Itemized modification records

--------------------

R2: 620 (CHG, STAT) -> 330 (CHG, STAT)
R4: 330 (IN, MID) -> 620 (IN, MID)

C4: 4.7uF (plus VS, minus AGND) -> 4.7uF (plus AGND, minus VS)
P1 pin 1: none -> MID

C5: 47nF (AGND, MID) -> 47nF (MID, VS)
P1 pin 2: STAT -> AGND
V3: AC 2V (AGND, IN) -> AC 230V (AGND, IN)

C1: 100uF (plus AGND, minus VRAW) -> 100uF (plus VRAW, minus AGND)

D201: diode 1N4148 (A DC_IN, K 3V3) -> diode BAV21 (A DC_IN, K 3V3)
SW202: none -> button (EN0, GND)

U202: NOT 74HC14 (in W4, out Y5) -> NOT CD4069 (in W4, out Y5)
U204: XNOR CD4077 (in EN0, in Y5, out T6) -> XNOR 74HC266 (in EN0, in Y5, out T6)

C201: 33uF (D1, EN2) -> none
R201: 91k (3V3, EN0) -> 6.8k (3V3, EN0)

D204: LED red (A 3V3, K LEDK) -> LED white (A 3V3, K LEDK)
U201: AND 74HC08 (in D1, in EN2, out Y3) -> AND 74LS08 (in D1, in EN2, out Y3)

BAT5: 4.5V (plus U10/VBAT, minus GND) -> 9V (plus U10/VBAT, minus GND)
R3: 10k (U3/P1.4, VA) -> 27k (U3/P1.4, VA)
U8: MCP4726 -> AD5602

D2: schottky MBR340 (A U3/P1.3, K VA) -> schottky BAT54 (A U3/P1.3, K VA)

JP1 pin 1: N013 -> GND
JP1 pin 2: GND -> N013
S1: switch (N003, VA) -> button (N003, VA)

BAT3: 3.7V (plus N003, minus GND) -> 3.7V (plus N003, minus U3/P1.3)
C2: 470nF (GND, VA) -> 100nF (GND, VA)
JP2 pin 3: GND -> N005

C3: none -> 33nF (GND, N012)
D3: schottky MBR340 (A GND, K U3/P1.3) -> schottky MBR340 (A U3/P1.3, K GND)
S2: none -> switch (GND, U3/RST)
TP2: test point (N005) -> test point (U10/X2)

--------------------

### Required action:
Extract each entry in full and write it down exactly.

### Result of the task:
R2: 620 (CHG, STAT) -> 330 (CHG, STAT)
R4: 330 (IN, MID) -> 620 (IN, MID)

C4: 4.7uF (plus VS, minus AGND) -> 4.7uF (plus AGND, minus VS)
P1 pin 1: none -> MID

C5: 47nF (AGND, MID) -> 47nF (MID, VS)
P1 pin 2: STAT -> AGND
V3: AC 2V (AGND, IN) -> AC 230V (AGND, IN)

C1: 100uF (plus AGND, minus VRAW) -> 100uF (plus VRAW, minus AGND)

D201: diode 1N4148 (A DC_IN, K 3V3) -> diode BAV21 (A DC_IN, K 3V3)
SW202: none -> button (EN0, GND)

U202: NOT 74HC14 (in W4, out Y5) -> NOT CD4069 (in W4, out Y5)
U204: XNOR CD4077 (in EN0, in Y5, out T6) -> XNOR 74HC266 (in EN0, in Y5, out T6)

C201: 33uF (D1, EN2) -> none
R201: 91k (3V3, EN0) -> 6.8k (3V3, EN0)

D204: LED red (A 3V3, K LEDK) -> LED white (A 3V3, K LEDK)
U201: AND 74HC08 (in D1, in EN2, out Y3) -> AND 74LS08 (in D1, in EN2, out Y3)

BAT5: 4.5V (plus U10/VBAT, minus GND) -> 9V (plus U10/VBAT, minus GND)
R3: 10k (U3/P1.4, VA) -> 27k (U3/P1.4, VA)
U8: MCP4726 -> AD5602

D2: schottky MBR340 (A U3/P1.3, K VA) -> schottky BAT54 (A U3/P1.3, K VA)

JP1 pin 1: N013 -> GND
JP1 pin 2: GND -> N013
S1: switch (N003, VA) -> button (N003, VA)

BAT3: 3.7V (plus N003, minus GND) -> 3.7V (plus N003, minus U3/P1.3)
C2: 470nF (GND, VA) -> 100nF (GND, VA)
JP2 pin 3: GND -> N005

C3: none -> 33nF (GND, N012)
D3: schottky MBR340 (A GND, K U3/P1.3) -> schottky MBR340 (A U3/P1.3, K GND)
S2: none -> switch (GND, U3/RST)
TP2: test point (N005) -> test point (U10/X2)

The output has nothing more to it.